__AIM OF THE TASK__
Could you return only the lines that run from the line with "This is a 0.42" through the final line of the data, exactly as they stand?

__RECORDS__
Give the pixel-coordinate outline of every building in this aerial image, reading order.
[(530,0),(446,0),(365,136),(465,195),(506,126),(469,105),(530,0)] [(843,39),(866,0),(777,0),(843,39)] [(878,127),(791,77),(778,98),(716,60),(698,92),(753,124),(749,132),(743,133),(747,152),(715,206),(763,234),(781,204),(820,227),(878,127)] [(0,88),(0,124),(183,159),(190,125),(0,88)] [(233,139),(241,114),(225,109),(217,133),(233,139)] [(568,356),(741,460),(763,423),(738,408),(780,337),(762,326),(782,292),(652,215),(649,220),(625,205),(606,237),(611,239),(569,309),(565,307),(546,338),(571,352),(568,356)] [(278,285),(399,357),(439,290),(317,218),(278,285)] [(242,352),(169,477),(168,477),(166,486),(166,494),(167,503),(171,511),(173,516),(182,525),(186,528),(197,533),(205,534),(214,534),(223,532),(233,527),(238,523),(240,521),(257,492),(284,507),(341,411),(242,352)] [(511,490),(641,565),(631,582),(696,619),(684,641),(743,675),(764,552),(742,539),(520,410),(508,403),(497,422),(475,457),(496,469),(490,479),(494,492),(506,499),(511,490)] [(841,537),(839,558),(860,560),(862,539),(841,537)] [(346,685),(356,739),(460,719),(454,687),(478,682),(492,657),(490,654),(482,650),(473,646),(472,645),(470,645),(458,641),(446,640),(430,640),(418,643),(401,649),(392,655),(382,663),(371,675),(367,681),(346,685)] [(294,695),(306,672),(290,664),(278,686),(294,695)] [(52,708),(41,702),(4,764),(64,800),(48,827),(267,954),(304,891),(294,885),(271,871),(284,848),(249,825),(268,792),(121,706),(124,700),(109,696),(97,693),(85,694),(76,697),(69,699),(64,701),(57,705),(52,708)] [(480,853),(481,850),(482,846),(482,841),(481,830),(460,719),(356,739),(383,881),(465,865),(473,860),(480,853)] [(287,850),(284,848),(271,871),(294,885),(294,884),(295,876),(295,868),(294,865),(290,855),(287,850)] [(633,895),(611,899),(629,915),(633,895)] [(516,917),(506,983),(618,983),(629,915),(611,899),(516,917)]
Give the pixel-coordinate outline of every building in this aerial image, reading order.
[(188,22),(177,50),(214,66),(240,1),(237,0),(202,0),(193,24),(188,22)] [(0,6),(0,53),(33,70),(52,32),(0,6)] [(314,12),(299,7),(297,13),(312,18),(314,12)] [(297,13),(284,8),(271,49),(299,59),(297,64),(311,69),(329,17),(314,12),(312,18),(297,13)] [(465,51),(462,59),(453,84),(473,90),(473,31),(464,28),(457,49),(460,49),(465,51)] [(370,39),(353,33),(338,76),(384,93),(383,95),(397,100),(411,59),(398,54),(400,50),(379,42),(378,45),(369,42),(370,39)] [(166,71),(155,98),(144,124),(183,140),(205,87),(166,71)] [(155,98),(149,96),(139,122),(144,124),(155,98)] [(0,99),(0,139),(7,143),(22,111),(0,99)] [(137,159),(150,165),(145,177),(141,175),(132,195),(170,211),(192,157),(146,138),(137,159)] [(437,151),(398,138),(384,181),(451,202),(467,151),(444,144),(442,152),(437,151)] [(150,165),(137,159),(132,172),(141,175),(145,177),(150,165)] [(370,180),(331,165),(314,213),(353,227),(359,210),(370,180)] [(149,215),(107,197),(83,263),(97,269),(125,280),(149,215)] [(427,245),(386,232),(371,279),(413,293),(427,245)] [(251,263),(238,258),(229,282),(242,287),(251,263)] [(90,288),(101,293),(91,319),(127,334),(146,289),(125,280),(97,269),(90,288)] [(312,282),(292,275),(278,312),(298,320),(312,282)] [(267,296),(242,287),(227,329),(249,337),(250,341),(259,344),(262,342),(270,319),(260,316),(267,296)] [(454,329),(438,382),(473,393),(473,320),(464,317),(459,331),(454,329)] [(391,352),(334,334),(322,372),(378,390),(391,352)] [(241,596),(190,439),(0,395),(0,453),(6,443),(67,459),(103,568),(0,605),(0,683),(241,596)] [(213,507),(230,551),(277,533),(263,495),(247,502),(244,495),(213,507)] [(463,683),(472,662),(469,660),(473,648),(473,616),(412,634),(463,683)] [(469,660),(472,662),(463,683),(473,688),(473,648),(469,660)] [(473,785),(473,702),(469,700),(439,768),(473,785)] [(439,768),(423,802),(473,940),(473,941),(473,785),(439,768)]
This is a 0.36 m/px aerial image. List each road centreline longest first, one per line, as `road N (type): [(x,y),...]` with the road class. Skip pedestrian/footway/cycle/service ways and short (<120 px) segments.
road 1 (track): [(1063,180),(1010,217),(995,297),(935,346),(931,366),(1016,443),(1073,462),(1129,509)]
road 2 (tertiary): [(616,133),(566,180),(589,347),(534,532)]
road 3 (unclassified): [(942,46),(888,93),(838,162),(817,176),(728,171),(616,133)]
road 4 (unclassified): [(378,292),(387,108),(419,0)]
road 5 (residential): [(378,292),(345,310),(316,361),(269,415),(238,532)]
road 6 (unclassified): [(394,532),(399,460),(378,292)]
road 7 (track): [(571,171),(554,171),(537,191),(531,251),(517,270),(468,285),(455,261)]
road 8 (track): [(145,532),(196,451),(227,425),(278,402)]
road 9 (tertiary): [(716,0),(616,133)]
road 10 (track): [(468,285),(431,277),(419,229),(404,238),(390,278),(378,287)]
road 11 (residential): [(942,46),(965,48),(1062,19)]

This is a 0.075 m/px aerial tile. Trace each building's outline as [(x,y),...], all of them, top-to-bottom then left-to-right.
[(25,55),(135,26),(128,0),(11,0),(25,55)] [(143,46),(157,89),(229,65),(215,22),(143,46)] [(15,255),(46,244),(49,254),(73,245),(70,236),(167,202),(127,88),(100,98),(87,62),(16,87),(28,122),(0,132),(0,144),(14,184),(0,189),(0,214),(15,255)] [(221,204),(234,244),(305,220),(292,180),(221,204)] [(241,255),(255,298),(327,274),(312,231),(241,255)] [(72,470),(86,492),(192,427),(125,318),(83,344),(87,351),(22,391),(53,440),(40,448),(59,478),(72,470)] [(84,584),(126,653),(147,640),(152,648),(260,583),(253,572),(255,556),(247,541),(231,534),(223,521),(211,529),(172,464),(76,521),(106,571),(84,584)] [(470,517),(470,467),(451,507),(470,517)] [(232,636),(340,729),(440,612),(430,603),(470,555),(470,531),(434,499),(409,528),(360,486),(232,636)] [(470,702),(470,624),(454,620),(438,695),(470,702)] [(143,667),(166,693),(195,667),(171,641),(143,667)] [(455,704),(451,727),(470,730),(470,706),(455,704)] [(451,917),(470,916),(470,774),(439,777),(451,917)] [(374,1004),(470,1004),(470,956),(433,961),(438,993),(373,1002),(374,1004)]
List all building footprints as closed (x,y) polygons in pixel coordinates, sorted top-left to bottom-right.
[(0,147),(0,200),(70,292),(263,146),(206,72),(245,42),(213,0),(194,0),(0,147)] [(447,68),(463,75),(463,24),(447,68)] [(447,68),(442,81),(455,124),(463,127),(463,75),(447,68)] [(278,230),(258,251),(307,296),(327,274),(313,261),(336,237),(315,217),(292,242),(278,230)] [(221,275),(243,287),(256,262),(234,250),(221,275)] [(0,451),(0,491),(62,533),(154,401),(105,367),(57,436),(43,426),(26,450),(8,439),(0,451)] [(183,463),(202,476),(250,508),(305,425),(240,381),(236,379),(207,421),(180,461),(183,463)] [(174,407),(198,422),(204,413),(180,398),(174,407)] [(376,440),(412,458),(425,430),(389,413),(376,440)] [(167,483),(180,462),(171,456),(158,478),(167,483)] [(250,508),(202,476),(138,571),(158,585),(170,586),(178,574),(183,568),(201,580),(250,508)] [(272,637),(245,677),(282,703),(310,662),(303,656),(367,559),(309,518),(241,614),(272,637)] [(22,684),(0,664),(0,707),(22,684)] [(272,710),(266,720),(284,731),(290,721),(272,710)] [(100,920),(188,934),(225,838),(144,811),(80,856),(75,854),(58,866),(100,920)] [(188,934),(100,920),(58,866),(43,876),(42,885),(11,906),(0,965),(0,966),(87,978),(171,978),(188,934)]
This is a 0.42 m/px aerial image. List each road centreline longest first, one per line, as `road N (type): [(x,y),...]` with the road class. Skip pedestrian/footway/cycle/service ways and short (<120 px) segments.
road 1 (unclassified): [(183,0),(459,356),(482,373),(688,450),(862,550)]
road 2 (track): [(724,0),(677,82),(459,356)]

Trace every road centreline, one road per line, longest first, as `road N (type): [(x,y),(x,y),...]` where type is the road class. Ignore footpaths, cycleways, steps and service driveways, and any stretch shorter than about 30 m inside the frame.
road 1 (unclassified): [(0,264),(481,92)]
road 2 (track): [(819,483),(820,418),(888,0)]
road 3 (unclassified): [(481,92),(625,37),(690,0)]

__YOUR SOLUTION__
This is a 0.42 m/px aerial image. List each road centreline longest first, one per line, as `road N (type): [(x,y),...]` with the road class. Skip pedestrian/footway/cycle/service ways and short (<120 px) segments.
road 1 (unclassified): [(183,0),(459,356),(482,373),(688,450),(862,550)]
road 2 (track): [(724,0),(677,82),(459,356)]

Trace every road centreline, one road per line, longest first, as `road N (type): [(x,y),(x,y),...]` where type is the road class. Ignore footpaths, cycleways, steps and service driveways, and any stretch shorter than about 30 m inside the frame.
road 1 (unclassified): [(0,264),(481,92)]
road 2 (track): [(819,483),(820,418),(888,0)]
road 3 (unclassified): [(481,92),(625,37),(690,0)]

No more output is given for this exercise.